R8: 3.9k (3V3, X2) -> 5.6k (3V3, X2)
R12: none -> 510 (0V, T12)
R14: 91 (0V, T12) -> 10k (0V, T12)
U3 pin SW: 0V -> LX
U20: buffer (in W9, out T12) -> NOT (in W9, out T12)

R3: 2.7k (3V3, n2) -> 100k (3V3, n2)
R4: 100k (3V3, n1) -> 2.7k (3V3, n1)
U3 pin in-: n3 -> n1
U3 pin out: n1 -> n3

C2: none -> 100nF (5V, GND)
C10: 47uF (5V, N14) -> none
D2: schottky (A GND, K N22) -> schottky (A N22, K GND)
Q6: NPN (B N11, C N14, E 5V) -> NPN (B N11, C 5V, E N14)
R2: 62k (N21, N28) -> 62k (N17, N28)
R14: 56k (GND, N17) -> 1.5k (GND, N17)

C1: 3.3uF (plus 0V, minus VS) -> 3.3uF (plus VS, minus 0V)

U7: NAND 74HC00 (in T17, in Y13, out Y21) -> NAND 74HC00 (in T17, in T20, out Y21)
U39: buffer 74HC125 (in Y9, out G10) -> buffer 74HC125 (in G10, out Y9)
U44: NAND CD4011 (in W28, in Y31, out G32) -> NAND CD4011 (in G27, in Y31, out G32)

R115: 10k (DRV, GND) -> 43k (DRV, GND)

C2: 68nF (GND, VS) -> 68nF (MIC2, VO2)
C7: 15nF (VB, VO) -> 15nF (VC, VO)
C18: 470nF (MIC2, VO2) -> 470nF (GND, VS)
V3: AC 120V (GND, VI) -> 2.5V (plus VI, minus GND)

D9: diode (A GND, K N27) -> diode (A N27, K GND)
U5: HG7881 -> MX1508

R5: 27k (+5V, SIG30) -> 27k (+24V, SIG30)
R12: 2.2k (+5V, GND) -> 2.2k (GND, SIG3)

----

(Exercise): Write out each entry again, leaving every word as it is.

(Output):
R8: 3.9k (3V3, X2) -> 5.6k (3V3, X2)
R12: none -> 510 (0V, T12)
R14: 91 (0V, T12) -> 10k (0V, T12)
U3 pin SW: 0V -> LX
U20: buffer (in W9, out T12) -> NOT (in W9, out T12)

R3: 2.7k (3V3, n2) -> 100k (3V3, n2)
R4: 100k (3V3, n1) -> 2.7k (3V3, n1)
U3 pin in-: n3 -> n1
U3 pin out: n1 -> n3

C2: none -> 100nF (5V, GND)
C10: 47uF (5V, N14) -> none
D2: schottky (A GND, K N22) -> schottky (A N22, K GND)
Q6: NPN (B N11, C N14, E 5V) -> NPN (B N11, C 5V, E N14)
R2: 62k (N21, N28) -> 62k (N17, N28)
R14: 56k (GND, N17) -> 1.5k (GND, N17)

C1: 3.3uF (plus 0V, minus VS) -> 3.3uF (plus VS, minus 0V)

U7: NAND 74HC00 (in T17, in Y13, out Y21) -> NAND 74HC00 (in T17, in T20, out Y21)
U39: buffer 74HC125 (in Y9, out G10) -> buffer 74HC125 (in G10, out Y9)
U44: NAND CD4011 (in W28, in Y31, out G32) -> NAND CD4011 (in G27, in Y31, out G32)

R115: 10k (DRV, GND) -> 43k (DRV, GND)

C2: 68nF (GND, VS) -> 68nF (MIC2, VO2)
C7: 15nF (VB, VO) -> 15nF (VC, VO)
C18: 470nF (MIC2, VO2) -> 470nF (GND, VS)
V3: AC 120V (GND, VI) -> 2.5V (plus VI, minus GND)

D9: diode (A GND, K N27) -> diode (A N27, K GND)
U5: HG7881 -> MX1508

R5: 27k (+5V, SIG30) -> 27k (+24V, SIG30)
R12: 2.2k (+5V, GND) -> 2.2k (GND, SIG3)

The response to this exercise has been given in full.